::: RAW DATA

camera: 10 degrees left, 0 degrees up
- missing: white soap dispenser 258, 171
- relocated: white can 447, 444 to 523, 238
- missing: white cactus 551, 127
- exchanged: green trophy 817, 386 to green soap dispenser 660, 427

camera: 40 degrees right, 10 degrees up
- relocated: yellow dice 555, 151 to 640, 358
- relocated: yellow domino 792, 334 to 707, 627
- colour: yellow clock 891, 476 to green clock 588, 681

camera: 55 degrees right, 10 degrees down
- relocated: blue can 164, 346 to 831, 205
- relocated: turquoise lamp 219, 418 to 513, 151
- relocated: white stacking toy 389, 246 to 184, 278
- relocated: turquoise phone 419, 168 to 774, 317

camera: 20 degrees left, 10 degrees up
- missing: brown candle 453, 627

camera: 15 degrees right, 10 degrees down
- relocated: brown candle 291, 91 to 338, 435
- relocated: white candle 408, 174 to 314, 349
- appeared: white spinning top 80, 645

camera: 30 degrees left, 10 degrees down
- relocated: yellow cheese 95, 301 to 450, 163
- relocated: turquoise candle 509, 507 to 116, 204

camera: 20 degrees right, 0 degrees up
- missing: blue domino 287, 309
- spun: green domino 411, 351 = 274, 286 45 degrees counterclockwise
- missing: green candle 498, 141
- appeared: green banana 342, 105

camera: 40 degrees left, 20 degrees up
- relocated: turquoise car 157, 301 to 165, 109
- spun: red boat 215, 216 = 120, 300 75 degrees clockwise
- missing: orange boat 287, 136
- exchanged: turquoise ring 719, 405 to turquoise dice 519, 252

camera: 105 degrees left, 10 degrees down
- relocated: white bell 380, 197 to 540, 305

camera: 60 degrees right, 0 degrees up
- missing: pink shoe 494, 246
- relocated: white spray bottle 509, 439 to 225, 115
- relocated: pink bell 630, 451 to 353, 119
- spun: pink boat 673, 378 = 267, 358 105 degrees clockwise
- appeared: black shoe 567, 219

::::::

> EXERCISE:
Please give every entry again, precisely as it appears.

> FINISHED TASK:
camera: 10 degrees left, 0 degrees up
- missing: white soap dispenser 258, 171
- relocated: white can 447, 444 to 523, 238
- missing: white cactus 551, 127
- exchanged: green trophy 817, 386 to green soap dispenser 660, 427

camera: 40 degrees right, 10 degrees up
- relocated: yellow dice 555, 151 to 640, 358
- relocated: yellow domino 792, 334 to 707, 627
- colour: yellow clock 891, 476 to green clock 588, 681

camera: 55 degrees right, 10 degrees down
- relocated: blue can 164, 346 to 831, 205
- relocated: turquoise lamp 219, 418 to 513, 151
- relocated: white stacking toy 389, 246 to 184, 278
- relocated: turquoise phone 419, 168 to 774, 317

camera: 20 degrees left, 10 degrees up
- missing: brown candle 453, 627

camera: 15 degrees right, 10 degrees down
- relocated: brown candle 291, 91 to 338, 435
- relocated: white candle 408, 174 to 314, 349
- appeared: white spinning top 80, 645

camera: 30 degrees left, 10 degrees down
- relocated: yellow cheese 95, 301 to 450, 163
- relocated: turquoise candle 509, 507 to 116, 204

camera: 20 degrees right, 0 degrees up
- missing: blue domino 287, 309
- spun: green domino 411, 351 = 274, 286 45 degrees counterclockwise
- missing: green candle 498, 141
- appeared: green banana 342, 105

camera: 40 degrees left, 20 degrees up
- relocated: turquoise car 157, 301 to 165, 109
- spun: red boat 215, 216 = 120, 300 75 degrees clockwise
- missing: orange boat 287, 136
- exchanged: turquoise ring 719, 405 to turquoise dice 519, 252

camera: 105 degrees left, 10 degrees down
- relocated: white bell 380, 197 to 540, 305

camera: 60 degrees right, 0 degrees up
- missing: pink shoe 494, 246
- relocated: white spray bottle 509, 439 to 225, 115
- relocated: pink bell 630, 451 to 353, 119
- spun: pink boat 673, 378 = 267, 358 105 degrees clockwise
- appeared: black shoe 567, 219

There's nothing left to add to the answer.